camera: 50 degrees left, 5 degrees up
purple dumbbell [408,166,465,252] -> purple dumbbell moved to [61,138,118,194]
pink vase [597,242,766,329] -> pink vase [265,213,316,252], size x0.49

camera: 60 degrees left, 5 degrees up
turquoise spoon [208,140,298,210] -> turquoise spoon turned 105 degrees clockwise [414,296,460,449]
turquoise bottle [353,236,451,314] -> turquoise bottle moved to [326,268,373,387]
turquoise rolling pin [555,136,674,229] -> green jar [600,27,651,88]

-----

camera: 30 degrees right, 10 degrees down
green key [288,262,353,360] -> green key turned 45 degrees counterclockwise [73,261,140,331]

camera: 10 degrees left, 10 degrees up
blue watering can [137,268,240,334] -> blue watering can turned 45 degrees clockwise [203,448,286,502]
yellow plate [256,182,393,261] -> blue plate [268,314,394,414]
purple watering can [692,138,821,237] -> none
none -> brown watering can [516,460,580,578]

-----

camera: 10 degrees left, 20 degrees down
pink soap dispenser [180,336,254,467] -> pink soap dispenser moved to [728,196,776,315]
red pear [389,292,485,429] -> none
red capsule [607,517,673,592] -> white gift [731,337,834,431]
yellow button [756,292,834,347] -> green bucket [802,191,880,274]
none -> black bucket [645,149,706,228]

-----

→ Task directions
From the line that has "green key [288,262,353,360]" through the line that has "none -> brown watering can [516,460,580,578]", copy every line exactly as it appears above, and leave out all others.

→ Task answer
green key [288,262,353,360] -> green key turned 45 degrees counterclockwise [73,261,140,331]

camera: 10 degrees left, 10 degrees up
blue watering can [137,268,240,334] -> blue watering can turned 45 degrees clockwise [203,448,286,502]
yellow plate [256,182,393,261] -> blue plate [268,314,394,414]
purple watering can [692,138,821,237] -> none
none -> brown watering can [516,460,580,578]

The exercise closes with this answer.